EXERCISE AIM:
Copy each line in the data that includes the word "rectangle".
DATA IN THIS EXERCISE section start
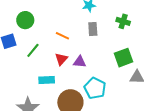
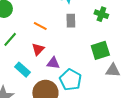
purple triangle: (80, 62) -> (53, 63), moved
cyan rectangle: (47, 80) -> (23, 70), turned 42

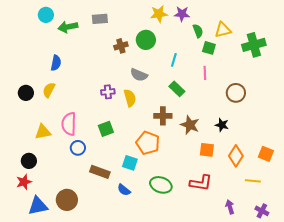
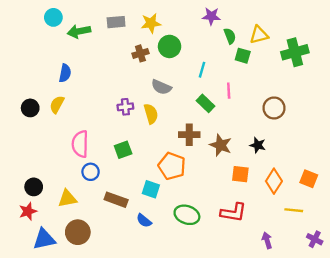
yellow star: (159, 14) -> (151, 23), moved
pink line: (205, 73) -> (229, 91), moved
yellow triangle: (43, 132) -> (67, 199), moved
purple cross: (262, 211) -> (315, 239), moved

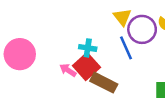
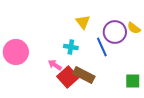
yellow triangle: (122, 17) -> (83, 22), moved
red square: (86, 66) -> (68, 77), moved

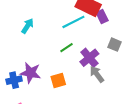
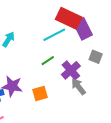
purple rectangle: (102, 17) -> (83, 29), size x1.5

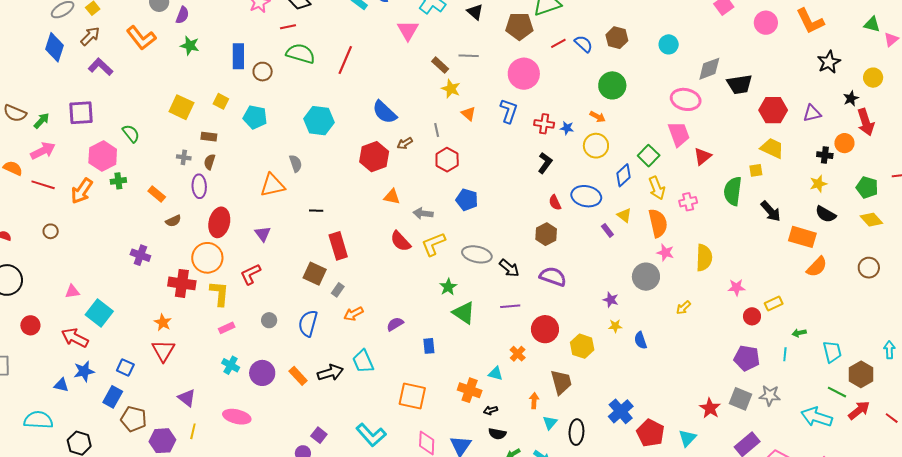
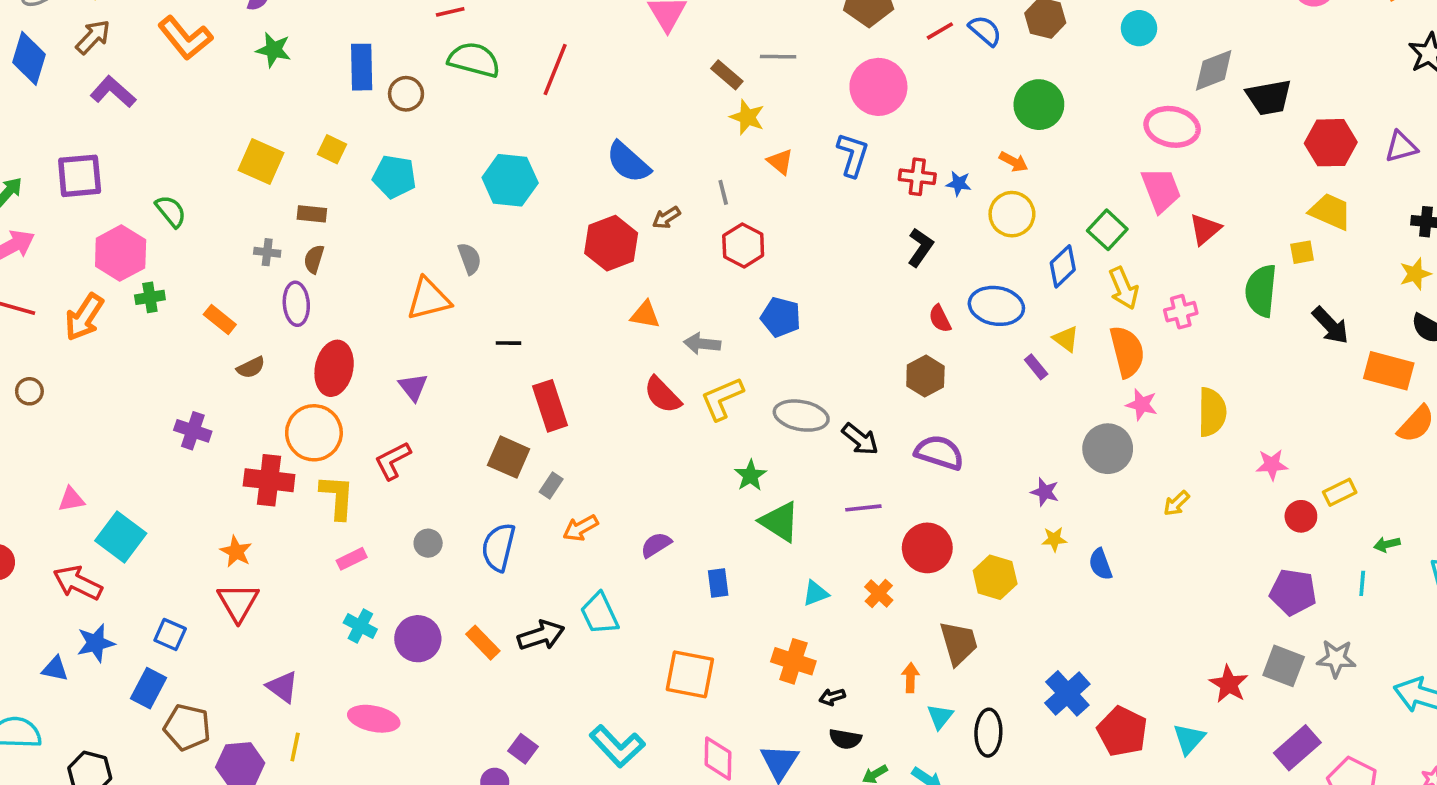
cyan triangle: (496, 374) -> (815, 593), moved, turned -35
DATA IN THIS EXERCISE section end
TASK RESPONSE:
cyan rectangle: (47, 80) -> (23, 70), turned 42
purple rectangle: (102, 17) -> (83, 29), size x1.5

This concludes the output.